What the task asks: Go through the material and copy each line that includes "yellow".

(Beginning of Record extracts)

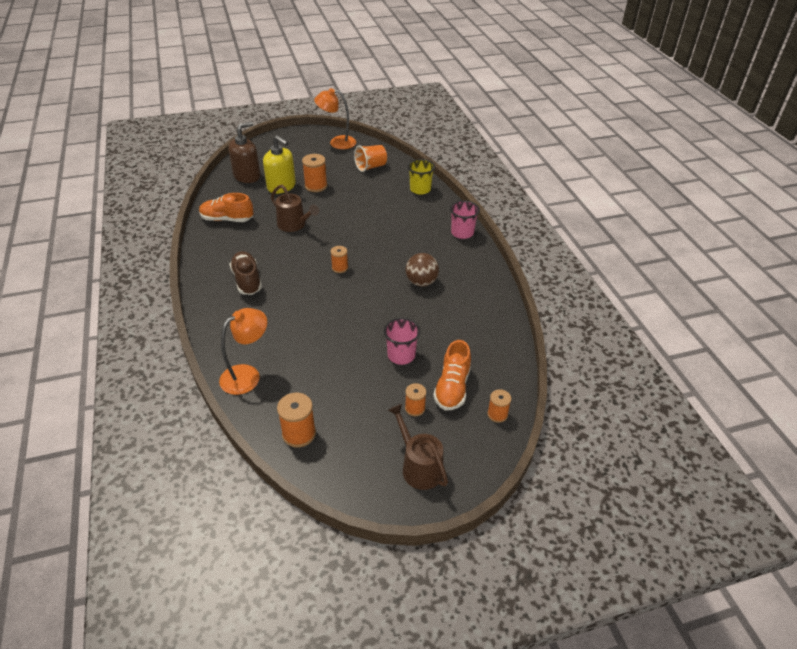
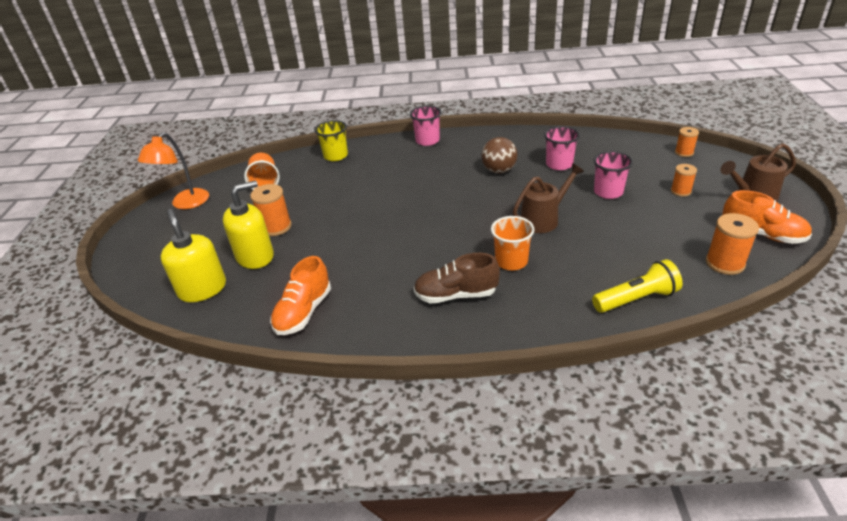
camera: 70 degrees left, 5 degrees down
(247, 176) = (202, 289): brown soap dispenser -> yellow soap dispenser
(247, 375) = (636, 299): orange lamp -> yellow flashlight
(288, 303) = (511, 261): none -> orange cup
(294, 225) = (353, 249): brown watering can -> brown watering can (543, 219)
(340, 268) = (456, 219): orange spool -> none
(443, 319) = (559, 164): none -> pink cup
(452, 388) = (653, 170): orange shoe -> orange shoe (762, 234)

(End of Record extracts)

Worked solution:
(247, 176) = (202, 289): brown soap dispenser -> yellow soap dispenser
(247, 375) = (636, 299): orange lamp -> yellow flashlight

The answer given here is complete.